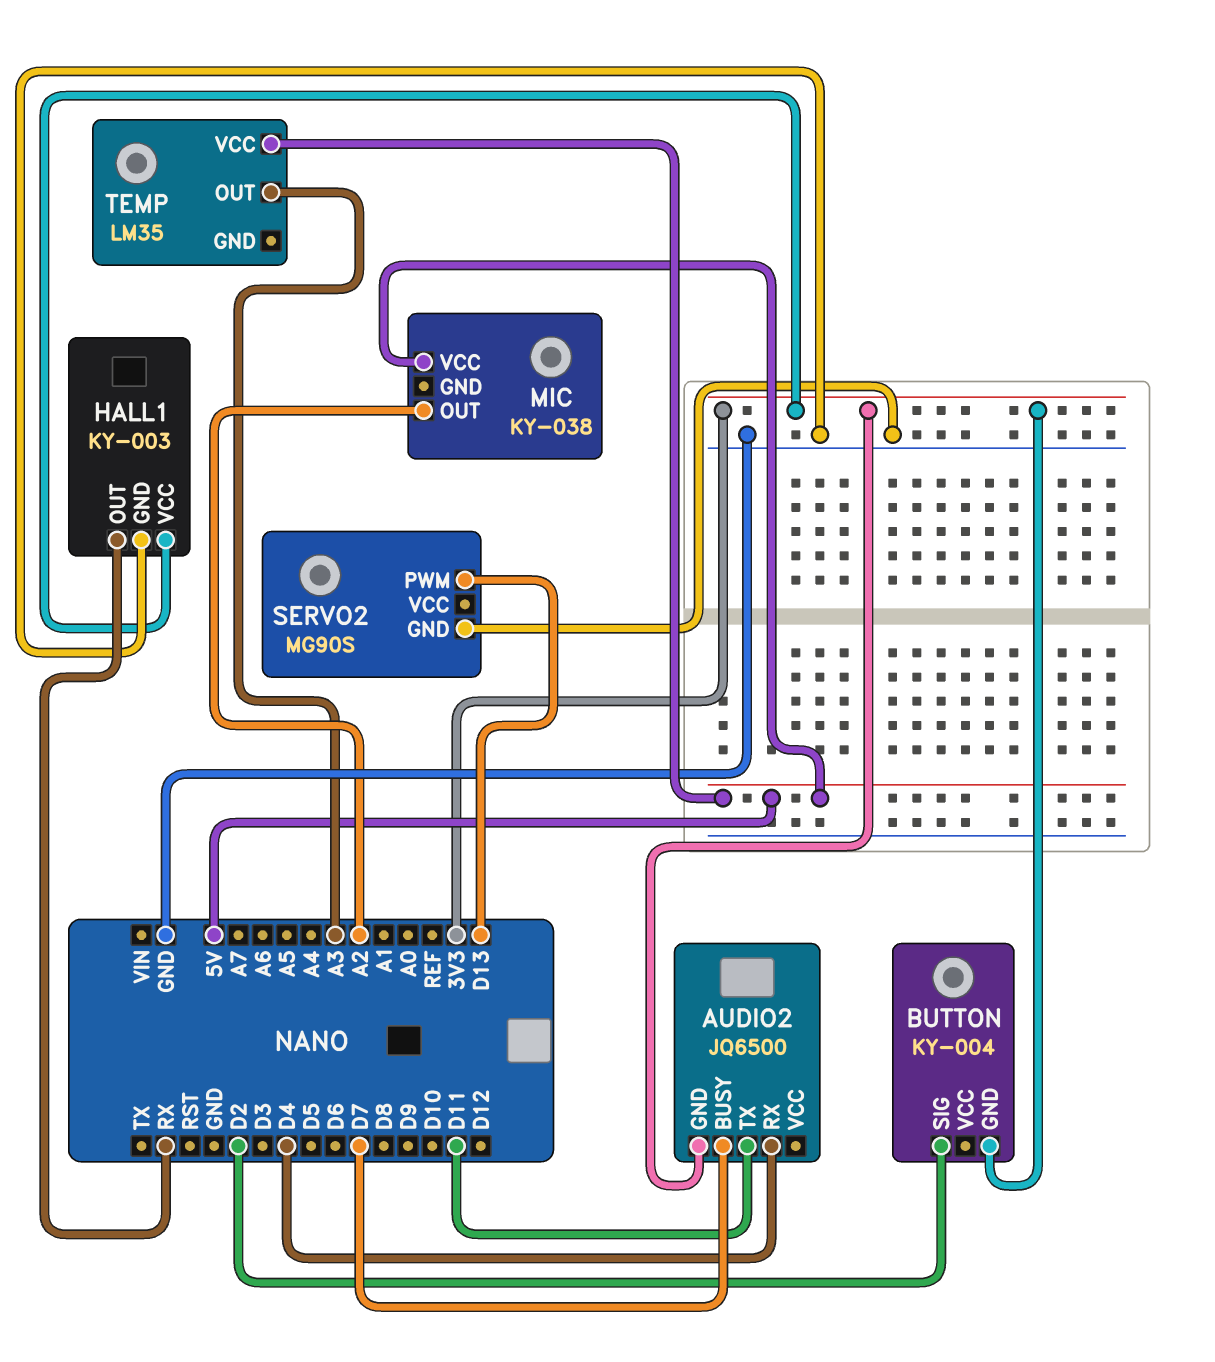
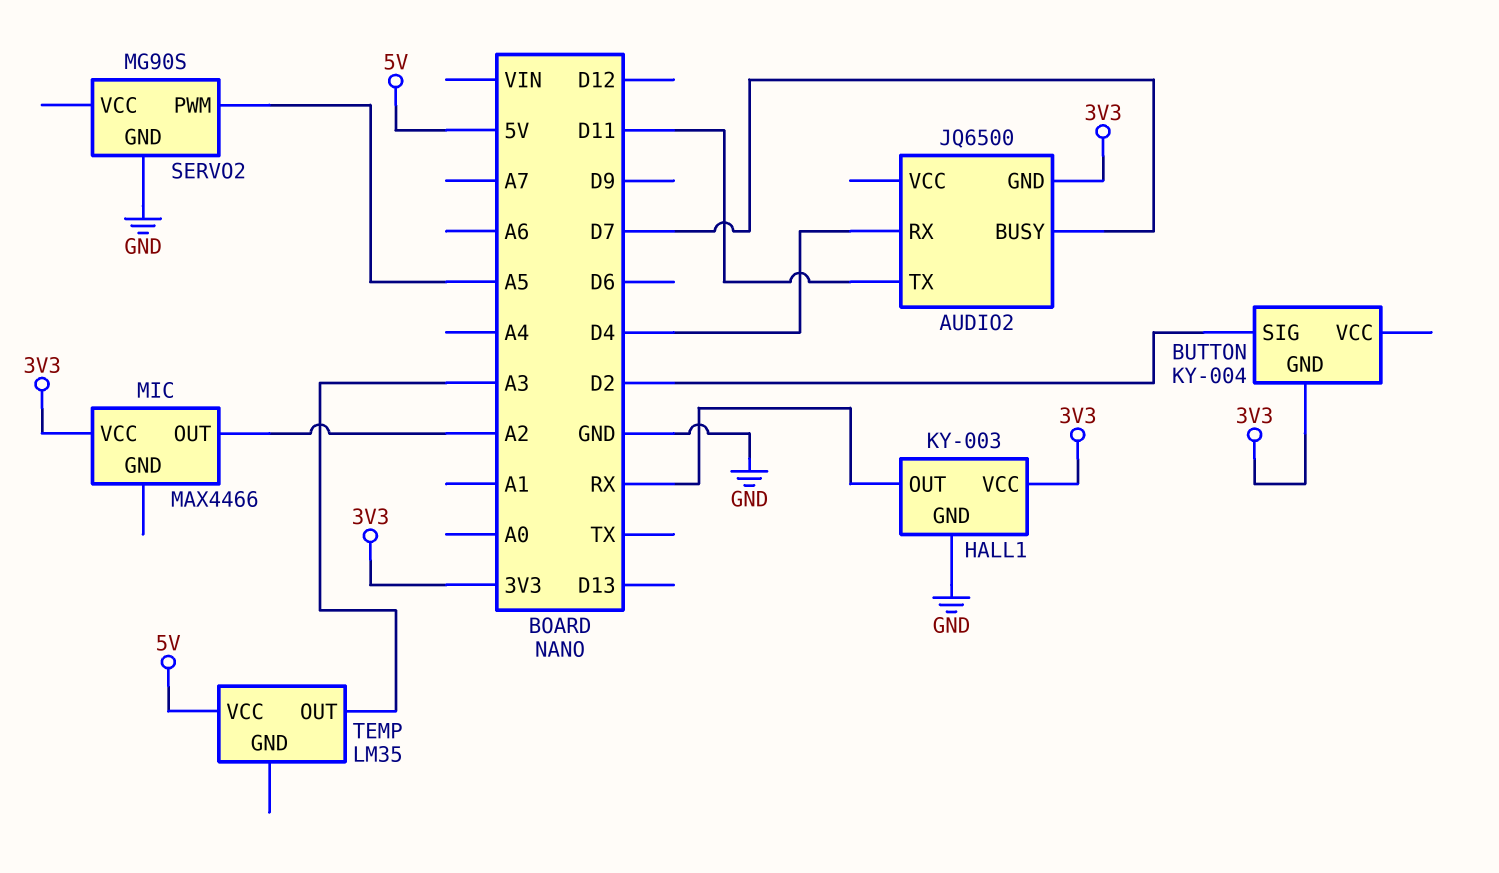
MIC: KY-038 -> MAX4466
MIC pin VCC: 5V -> 3V3
SERVO2 pin PWM: D13 -> A5

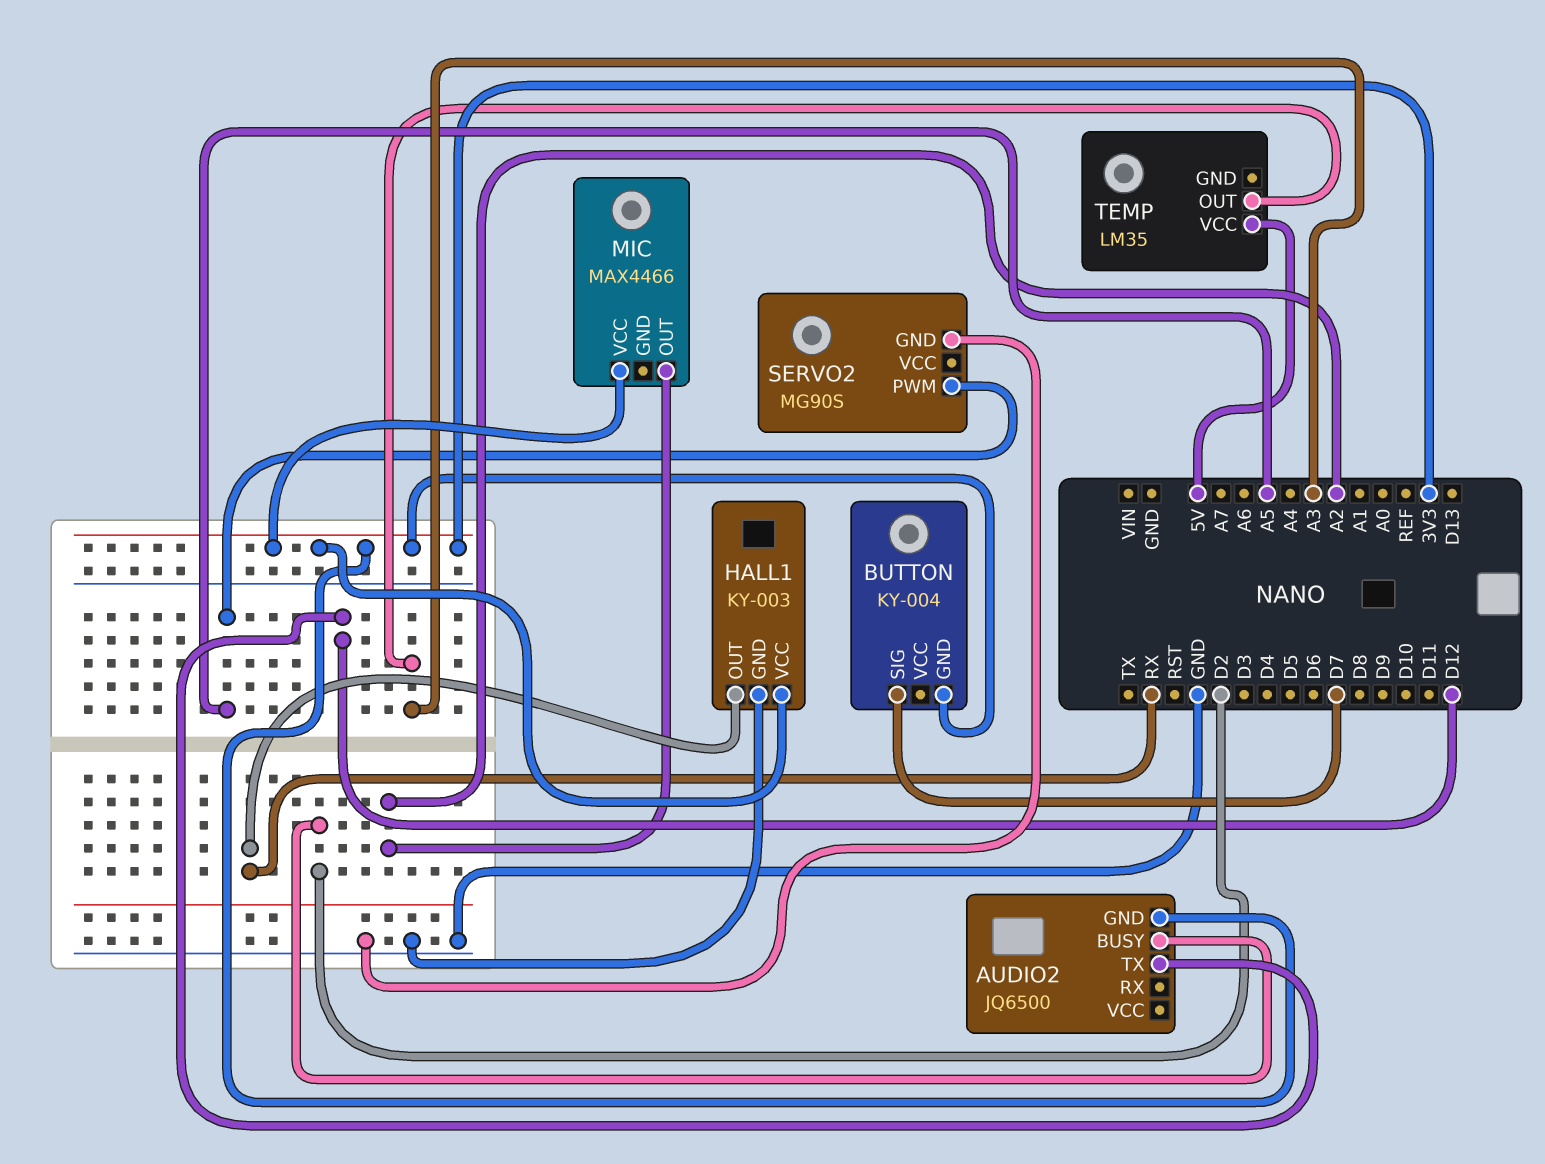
AUDIO2 pin BUSY: D7 -> D2
AUDIO2 pin RX: D4 -> none
AUDIO2 pin TX: D11 -> D12
BUTTON pin SIG: D2 -> D7

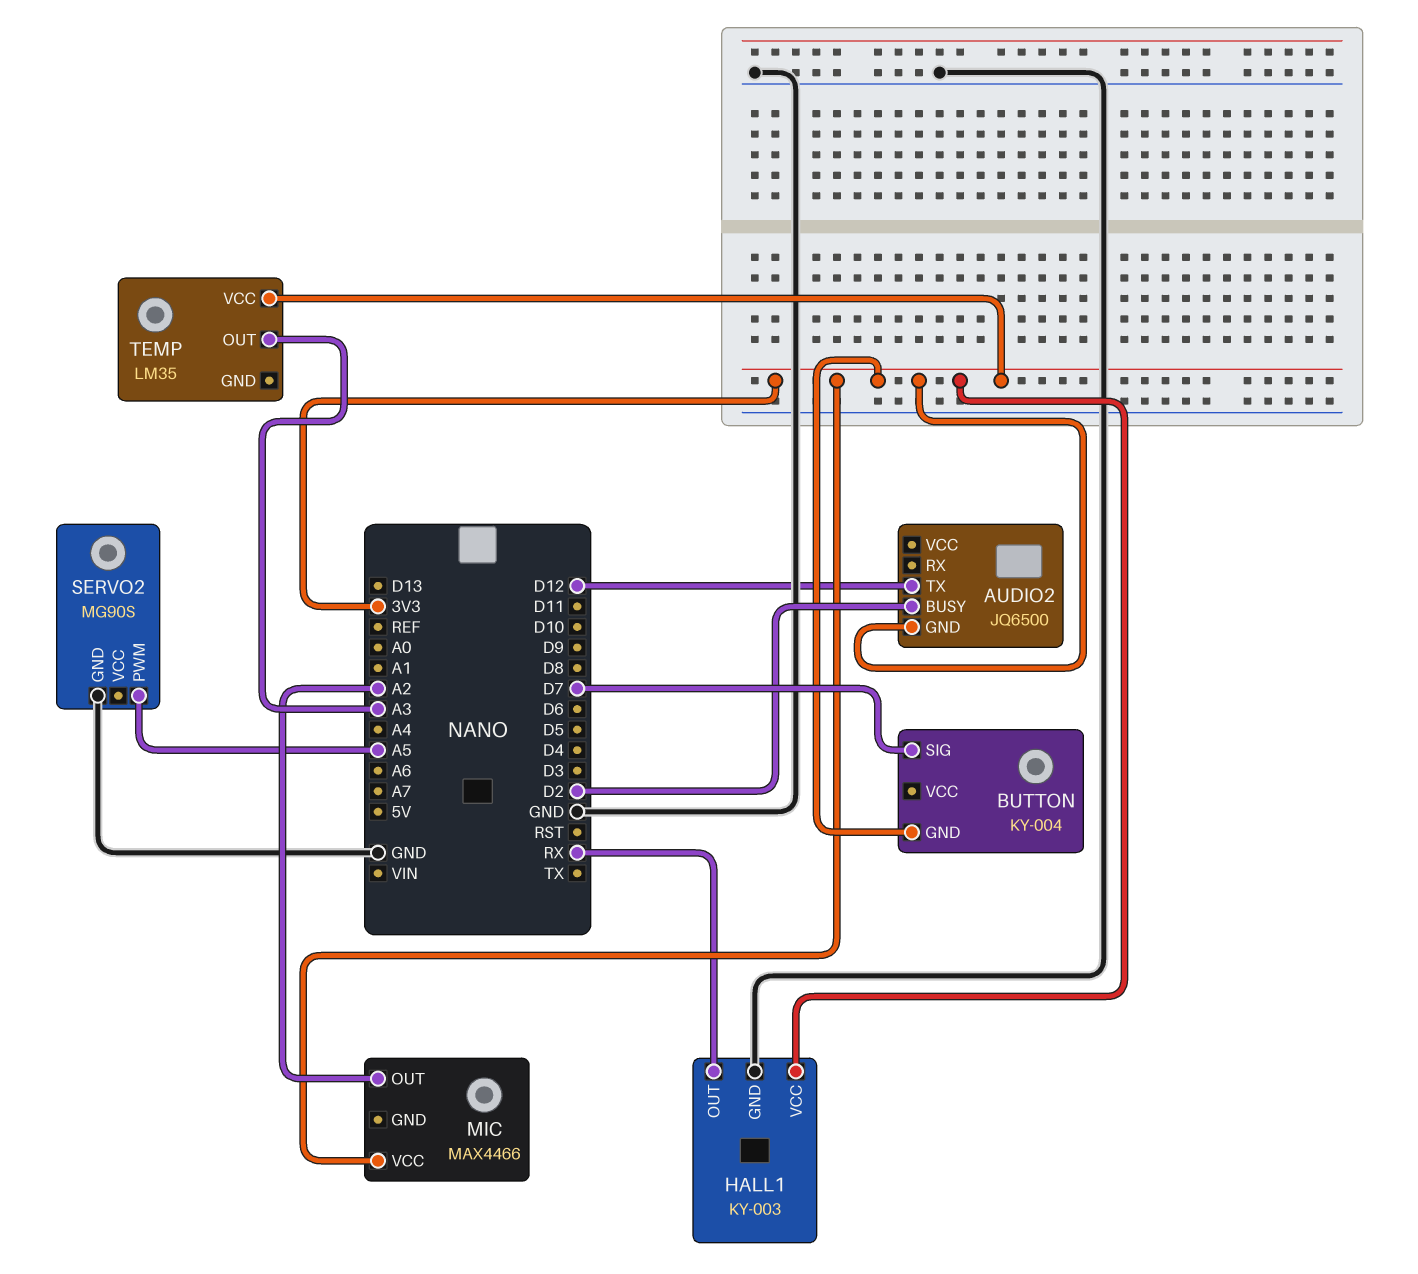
TEMP pin VCC: 5V -> 3V3

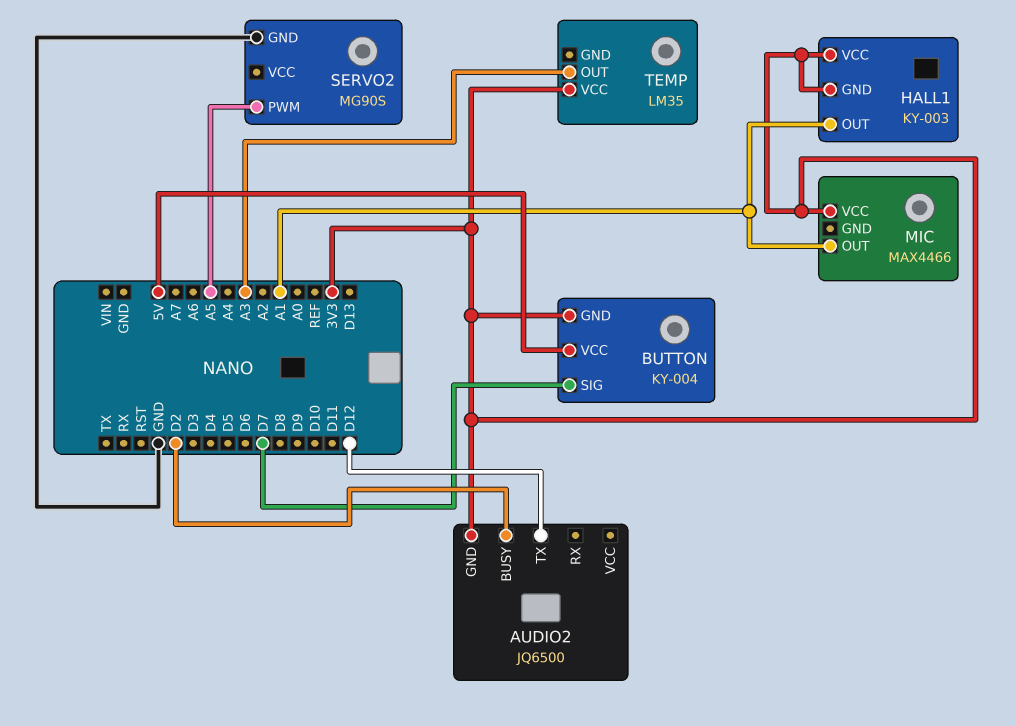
BUTTON pin VCC: none -> 5V
HALL1 pin GND: GND -> 3V3
HALL1 pin OUT: RX -> A1
MIC pin OUT: A2 -> A1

________

Work to complete: Nothing but the lines from the start of the listing through the line with "HALL1 pin GND: GND -> 3V3" belongs in the answer, each one retyped exactly and without pictures.

Task solution:
MIC: KY-038 -> MAX4466
MIC pin VCC: 5V -> 3V3
SERVO2 pin PWM: D13 -> A5

AUDIO2 pin BUSY: D7 -> D2
AUDIO2 pin RX: D4 -> none
AUDIO2 pin TX: D11 -> D12
BUTTON pin SIG: D2 -> D7

TEMP pin VCC: 5V -> 3V3

BUTTON pin VCC: none -> 5V
HALL1 pin GND: GND -> 3V3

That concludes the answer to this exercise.